* _Work item_: Once you reach the line that holds "D1: schottky 1N5819" in the listing below, output it and every line after it through the line that holds "SW1: none -> switch (5V, SIG2)", word for word.

BEGIN Supplied information

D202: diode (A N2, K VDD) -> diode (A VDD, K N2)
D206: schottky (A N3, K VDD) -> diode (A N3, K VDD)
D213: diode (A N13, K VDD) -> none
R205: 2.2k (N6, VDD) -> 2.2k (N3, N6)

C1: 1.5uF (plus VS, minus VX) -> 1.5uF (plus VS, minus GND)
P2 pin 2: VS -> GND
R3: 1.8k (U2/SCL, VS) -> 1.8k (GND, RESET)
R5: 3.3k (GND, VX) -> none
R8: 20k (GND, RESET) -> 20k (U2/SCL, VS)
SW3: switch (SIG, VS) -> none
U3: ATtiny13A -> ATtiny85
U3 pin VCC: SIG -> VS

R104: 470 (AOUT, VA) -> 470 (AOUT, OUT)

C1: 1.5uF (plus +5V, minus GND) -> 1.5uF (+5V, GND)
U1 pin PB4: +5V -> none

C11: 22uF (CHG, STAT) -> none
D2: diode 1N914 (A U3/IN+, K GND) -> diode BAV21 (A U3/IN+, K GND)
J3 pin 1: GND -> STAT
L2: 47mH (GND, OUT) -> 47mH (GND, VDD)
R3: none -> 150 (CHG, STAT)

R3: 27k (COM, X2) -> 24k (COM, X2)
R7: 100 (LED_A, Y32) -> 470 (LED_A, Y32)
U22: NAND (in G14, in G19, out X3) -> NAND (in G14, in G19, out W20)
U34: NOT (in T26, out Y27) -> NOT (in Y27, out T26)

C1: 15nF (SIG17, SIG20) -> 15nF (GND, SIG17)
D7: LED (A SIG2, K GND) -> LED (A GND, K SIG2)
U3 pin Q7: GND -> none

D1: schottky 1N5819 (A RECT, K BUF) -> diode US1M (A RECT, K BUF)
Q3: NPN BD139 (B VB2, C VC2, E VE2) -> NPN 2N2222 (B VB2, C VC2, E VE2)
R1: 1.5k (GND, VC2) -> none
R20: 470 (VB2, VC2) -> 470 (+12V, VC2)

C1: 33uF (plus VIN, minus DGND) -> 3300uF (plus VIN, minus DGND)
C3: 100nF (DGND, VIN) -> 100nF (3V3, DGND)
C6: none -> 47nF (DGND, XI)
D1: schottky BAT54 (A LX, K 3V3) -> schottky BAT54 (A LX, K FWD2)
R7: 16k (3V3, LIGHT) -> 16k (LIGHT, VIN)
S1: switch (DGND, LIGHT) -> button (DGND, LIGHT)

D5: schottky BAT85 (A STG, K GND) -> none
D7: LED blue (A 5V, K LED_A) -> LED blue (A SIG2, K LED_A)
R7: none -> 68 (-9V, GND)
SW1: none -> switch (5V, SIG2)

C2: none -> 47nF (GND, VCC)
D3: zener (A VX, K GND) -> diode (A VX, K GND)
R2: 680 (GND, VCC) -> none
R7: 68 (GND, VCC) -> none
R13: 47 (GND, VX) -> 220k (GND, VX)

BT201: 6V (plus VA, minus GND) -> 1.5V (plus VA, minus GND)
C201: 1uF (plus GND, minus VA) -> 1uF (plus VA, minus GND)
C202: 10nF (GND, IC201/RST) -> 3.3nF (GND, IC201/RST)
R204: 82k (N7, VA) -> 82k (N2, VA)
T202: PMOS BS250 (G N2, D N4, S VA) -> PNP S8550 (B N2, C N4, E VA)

END Supplied information

* _Response_:
D1: schottky 1N5819 (A RECT, K BUF) -> diode US1M (A RECT, K BUF)
Q3: NPN BD139 (B VB2, C VC2, E VE2) -> NPN 2N2222 (B VB2, C VC2, E VE2)
R1: 1.5k (GND, VC2) -> none
R20: 470 (VB2, VC2) -> 470 (+12V, VC2)

C1: 33uF (plus VIN, minus DGND) -> 3300uF (plus VIN, minus DGND)
C3: 100nF (DGND, VIN) -> 100nF (3V3, DGND)
C6: none -> 47nF (DGND, XI)
D1: schottky BAT54 (A LX, K 3V3) -> schottky BAT54 (A LX, K FWD2)
R7: 16k (3V3, LIGHT) -> 16k (LIGHT, VIN)
S1: switch (DGND, LIGHT) -> button (DGND, LIGHT)

D5: schottky BAT85 (A STG, K GND) -> none
D7: LED blue (A 5V, K LED_A) -> LED blue (A SIG2, K LED_A)
R7: none -> 68 (-9V, GND)
SW1: none -> switch (5V, SIG2)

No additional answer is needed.